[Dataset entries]
********

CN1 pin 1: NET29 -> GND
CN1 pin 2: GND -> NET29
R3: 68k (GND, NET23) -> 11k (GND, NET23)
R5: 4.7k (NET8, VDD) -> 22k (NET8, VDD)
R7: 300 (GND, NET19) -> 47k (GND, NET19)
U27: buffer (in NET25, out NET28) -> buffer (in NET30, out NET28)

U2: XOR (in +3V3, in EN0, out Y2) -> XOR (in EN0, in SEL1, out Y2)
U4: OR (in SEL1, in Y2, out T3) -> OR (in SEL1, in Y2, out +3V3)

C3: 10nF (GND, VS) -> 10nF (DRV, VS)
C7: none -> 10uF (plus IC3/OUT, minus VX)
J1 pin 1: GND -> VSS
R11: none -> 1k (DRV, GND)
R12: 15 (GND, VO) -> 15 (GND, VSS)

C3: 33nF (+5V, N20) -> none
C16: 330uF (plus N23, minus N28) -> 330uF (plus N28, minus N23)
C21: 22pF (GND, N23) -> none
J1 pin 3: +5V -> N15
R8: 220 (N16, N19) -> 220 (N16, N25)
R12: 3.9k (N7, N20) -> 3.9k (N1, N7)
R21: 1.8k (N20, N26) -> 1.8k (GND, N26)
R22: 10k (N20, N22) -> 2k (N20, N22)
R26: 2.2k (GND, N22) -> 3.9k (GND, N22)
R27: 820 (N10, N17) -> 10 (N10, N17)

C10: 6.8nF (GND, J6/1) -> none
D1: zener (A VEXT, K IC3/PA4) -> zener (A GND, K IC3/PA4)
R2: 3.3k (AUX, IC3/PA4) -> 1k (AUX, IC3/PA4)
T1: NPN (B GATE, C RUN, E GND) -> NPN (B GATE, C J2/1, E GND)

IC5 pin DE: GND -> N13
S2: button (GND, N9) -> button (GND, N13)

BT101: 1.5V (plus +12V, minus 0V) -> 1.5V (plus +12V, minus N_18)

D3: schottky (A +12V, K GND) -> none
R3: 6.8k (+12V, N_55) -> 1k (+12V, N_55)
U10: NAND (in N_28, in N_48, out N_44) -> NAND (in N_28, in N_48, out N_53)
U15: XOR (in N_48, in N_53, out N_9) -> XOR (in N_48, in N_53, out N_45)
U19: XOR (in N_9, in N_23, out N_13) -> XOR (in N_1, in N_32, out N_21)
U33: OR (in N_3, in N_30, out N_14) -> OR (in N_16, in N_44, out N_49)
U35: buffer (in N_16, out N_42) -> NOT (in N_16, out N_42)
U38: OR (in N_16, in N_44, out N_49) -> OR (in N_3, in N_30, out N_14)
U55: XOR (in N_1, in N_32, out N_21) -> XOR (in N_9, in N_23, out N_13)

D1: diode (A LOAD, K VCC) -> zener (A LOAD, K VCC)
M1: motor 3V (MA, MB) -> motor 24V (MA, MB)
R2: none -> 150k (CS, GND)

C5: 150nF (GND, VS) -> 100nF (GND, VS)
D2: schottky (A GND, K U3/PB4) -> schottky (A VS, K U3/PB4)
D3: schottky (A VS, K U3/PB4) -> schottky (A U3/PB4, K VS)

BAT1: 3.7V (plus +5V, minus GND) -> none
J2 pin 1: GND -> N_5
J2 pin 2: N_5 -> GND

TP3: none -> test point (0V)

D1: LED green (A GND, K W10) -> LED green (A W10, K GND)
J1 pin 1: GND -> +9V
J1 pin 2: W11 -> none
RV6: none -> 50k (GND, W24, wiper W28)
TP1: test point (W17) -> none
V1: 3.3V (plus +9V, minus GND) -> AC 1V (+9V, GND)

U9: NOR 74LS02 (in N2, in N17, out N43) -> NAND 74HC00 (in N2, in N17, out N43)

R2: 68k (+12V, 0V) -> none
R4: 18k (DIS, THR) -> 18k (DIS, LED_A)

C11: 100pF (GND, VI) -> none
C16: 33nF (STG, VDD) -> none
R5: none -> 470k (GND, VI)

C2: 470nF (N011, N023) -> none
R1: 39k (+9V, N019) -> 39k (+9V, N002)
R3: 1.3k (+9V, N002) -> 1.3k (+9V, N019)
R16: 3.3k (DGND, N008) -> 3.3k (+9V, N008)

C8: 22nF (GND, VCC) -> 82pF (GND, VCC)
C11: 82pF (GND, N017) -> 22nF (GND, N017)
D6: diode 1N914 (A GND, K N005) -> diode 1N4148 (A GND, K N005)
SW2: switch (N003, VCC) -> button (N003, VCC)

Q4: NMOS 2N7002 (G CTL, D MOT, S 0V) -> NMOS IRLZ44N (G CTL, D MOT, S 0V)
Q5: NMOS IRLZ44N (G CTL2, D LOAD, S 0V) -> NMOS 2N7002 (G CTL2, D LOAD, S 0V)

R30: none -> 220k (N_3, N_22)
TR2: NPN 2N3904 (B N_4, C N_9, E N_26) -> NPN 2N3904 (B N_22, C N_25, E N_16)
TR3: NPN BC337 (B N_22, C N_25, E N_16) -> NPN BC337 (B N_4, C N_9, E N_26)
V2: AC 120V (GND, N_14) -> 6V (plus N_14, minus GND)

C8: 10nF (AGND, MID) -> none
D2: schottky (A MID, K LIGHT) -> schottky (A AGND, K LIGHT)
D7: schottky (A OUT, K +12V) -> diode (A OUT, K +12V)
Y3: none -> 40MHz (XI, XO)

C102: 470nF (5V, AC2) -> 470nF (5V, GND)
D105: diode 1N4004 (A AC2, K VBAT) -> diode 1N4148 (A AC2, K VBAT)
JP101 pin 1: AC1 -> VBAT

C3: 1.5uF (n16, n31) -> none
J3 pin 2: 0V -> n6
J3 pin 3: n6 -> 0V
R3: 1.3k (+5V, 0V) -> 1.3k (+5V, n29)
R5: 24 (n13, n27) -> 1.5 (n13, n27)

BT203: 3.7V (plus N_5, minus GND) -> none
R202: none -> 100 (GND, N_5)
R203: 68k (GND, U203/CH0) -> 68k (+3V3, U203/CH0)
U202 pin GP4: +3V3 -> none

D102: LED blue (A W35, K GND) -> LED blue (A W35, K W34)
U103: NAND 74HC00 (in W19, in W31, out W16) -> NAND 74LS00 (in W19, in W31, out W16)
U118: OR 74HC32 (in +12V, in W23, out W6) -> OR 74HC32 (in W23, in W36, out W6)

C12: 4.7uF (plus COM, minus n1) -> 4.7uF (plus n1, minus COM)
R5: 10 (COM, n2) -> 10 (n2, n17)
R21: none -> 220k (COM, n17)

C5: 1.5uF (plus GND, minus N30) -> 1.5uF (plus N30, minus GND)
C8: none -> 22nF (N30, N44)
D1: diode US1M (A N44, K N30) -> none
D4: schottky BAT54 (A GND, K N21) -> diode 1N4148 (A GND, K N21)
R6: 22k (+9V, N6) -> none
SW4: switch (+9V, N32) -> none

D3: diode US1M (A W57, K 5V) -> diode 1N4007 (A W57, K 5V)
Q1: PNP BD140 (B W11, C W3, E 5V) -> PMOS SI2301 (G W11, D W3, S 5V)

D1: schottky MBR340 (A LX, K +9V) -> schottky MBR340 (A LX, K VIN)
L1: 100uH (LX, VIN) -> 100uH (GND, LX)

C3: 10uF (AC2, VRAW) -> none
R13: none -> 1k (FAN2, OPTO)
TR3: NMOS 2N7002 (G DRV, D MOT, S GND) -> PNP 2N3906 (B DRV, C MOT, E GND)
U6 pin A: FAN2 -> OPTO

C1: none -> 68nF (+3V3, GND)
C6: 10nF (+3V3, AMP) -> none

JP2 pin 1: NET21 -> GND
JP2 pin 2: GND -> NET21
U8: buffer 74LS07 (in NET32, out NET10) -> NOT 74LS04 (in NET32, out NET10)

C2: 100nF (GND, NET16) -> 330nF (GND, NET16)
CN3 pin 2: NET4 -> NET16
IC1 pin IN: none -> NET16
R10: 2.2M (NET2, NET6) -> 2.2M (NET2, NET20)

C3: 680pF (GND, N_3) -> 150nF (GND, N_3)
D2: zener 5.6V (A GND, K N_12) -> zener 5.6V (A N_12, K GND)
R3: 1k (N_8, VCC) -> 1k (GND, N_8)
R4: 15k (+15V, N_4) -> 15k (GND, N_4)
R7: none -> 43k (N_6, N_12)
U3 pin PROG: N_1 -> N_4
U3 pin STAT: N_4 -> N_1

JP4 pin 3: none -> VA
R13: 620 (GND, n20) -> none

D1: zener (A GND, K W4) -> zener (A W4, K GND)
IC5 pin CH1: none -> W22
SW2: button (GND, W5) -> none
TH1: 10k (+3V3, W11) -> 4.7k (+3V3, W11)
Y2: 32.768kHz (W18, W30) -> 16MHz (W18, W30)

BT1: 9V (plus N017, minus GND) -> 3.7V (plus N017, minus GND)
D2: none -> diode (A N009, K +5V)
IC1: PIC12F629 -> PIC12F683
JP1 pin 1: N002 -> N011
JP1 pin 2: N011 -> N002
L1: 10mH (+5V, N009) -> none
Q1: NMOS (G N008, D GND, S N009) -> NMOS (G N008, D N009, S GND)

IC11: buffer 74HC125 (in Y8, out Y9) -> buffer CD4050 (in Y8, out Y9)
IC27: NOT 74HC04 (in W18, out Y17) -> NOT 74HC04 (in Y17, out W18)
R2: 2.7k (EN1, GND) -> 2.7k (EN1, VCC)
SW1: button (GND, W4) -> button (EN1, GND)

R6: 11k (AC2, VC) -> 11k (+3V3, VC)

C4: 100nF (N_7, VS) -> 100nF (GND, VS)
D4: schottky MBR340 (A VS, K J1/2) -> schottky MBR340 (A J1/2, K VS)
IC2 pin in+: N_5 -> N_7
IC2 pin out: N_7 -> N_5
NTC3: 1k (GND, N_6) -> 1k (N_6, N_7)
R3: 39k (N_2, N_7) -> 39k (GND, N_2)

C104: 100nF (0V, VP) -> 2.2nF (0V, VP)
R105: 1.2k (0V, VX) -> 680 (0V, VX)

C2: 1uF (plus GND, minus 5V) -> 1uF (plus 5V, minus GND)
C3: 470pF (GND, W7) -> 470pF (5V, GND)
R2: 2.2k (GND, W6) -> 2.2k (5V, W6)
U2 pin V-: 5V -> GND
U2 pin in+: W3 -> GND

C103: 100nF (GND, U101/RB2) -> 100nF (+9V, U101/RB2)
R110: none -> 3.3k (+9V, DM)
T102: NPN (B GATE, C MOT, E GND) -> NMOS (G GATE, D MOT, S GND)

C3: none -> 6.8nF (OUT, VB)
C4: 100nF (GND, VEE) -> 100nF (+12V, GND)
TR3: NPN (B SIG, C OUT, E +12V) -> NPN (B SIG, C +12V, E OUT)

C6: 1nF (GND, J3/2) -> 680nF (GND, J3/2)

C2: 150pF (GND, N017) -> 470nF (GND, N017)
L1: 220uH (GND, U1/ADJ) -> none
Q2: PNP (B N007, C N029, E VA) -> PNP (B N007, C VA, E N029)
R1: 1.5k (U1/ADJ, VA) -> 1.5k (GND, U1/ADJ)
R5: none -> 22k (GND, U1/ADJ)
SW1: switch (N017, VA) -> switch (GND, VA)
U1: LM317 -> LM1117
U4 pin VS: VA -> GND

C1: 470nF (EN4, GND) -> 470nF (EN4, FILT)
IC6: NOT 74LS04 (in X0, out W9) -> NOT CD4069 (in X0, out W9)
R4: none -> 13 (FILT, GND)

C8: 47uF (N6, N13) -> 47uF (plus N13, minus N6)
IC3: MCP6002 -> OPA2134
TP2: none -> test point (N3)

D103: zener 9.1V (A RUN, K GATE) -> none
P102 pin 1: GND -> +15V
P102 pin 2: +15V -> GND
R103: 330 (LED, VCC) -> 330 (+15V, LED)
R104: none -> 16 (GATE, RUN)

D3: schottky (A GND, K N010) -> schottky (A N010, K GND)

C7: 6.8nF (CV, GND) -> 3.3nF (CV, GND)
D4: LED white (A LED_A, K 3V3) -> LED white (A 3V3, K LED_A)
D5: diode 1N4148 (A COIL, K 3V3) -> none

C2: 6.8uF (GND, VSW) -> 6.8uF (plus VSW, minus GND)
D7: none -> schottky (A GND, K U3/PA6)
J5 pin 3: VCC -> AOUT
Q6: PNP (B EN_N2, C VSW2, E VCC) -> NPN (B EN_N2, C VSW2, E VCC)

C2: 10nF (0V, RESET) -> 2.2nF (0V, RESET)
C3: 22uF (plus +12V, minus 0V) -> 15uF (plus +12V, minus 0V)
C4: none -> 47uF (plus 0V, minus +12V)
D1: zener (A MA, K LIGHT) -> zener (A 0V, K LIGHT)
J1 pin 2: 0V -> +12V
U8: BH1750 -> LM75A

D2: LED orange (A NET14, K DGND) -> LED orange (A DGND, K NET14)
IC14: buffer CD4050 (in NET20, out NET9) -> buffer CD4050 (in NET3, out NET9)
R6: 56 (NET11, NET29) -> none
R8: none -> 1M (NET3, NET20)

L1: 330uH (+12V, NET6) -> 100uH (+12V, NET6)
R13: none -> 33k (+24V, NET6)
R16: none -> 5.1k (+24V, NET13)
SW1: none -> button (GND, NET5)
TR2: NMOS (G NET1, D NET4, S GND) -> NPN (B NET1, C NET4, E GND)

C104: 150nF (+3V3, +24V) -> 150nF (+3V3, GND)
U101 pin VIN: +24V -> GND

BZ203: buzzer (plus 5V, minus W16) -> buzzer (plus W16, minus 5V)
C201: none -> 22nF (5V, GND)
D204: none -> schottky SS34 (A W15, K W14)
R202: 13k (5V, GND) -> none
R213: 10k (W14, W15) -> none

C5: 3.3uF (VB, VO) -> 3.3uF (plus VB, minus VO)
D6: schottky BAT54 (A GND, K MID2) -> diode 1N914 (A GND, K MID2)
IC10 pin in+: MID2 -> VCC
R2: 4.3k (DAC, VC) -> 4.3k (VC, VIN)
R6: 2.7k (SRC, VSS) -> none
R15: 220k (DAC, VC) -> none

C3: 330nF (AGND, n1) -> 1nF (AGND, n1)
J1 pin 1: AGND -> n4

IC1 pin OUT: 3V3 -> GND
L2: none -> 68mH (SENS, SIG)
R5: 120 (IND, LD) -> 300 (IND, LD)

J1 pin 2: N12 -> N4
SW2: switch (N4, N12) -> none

********

Prompt:
Beginning at the line above with "R27: 820 (N10, N17) -> 10 (N10, N17)" and finishing at the line with "R3: 1.3k (+9V, N002) -> 1.3k (+9V, N019)", return each line exactly and return nothing else.

Answer section:
R27: 820 (N10, N17) -> 10 (N10, N17)

C10: 6.8nF (GND, J6/1) -> none
D1: zener (A VEXT, K IC3/PA4) -> zener (A GND, K IC3/PA4)
R2: 3.3k (AUX, IC3/PA4) -> 1k (AUX, IC3/PA4)
T1: NPN (B GATE, C RUN, E GND) -> NPN (B GATE, C J2/1, E GND)

IC5 pin DE: GND -> N13
S2: button (GND, N9) -> button (GND, N13)

BT101: 1.5V (plus +12V, minus 0V) -> 1.5V (plus +12V, minus N_18)

D3: schottky (A +12V, K GND) -> none
R3: 6.8k (+12V, N_55) -> 1k (+12V, N_55)
U10: NAND (in N_28, in N_48, out N_44) -> NAND (in N_28, in N_48, out N_53)
U15: XOR (in N_48, in N_53, out N_9) -> XOR (in N_48, in N_53, out N_45)
U19: XOR (in N_9, in N_23, out N_13) -> XOR (in N_1, in N_32, out N_21)
U33: OR (in N_3, in N_30, out N_14) -> OR (in N_16, in N_44, out N_49)
U35: buffer (in N_16, out N_42) -> NOT (in N_16, out N_42)
U38: OR (in N_16, in N_44, out N_49) -> OR (in N_3, in N_30, out N_14)
U55: XOR (in N_1, in N_32, out N_21) -> XOR (in N_9, in N_23, out N_13)

D1: diode (A LOAD, K VCC) -> zener (A LOAD, K VCC)
M1: motor 3V (MA, MB) -> motor 24V (MA, MB)
R2: none -> 150k (CS, GND)

C5: 150nF (GND, VS) -> 100nF (GND, VS)
D2: schottky (A GND, K U3/PB4) -> schottky (A VS, K U3/PB4)
D3: schottky (A VS, K U3/PB4) -> schottky (A U3/PB4, K VS)

BAT1: 3.7V (plus +5V, minus GND) -> none
J2 pin 1: GND -> N_5
J2 pin 2: N_5 -> GND

TP3: none -> test point (0V)

D1: LED green (A GND, K W10) -> LED green (A W10, K GND)
J1 pin 1: GND -> +9V
J1 pin 2: W11 -> none
RV6: none -> 50k (GND, W24, wiper W28)
TP1: test point (W17) -> none
V1: 3.3V (plus +9V, minus GND) -> AC 1V (+9V, GND)

U9: NOR 74LS02 (in N2, in N17, out N43) -> NAND 74HC00 (in N2, in N17, out N43)

R2: 68k (+12V, 0V) -> none
R4: 18k (DIS, THR) -> 18k (DIS, LED_A)

C11: 100pF (GND, VI) -> none
C16: 33nF (STG, VDD) -> none
R5: none -> 470k (GND, VI)

C2: 470nF (N011, N023) -> none
R1: 39k (+9V, N019) -> 39k (+9V, N002)
R3: 1.3k (+9V, N002) -> 1.3k (+9V, N019)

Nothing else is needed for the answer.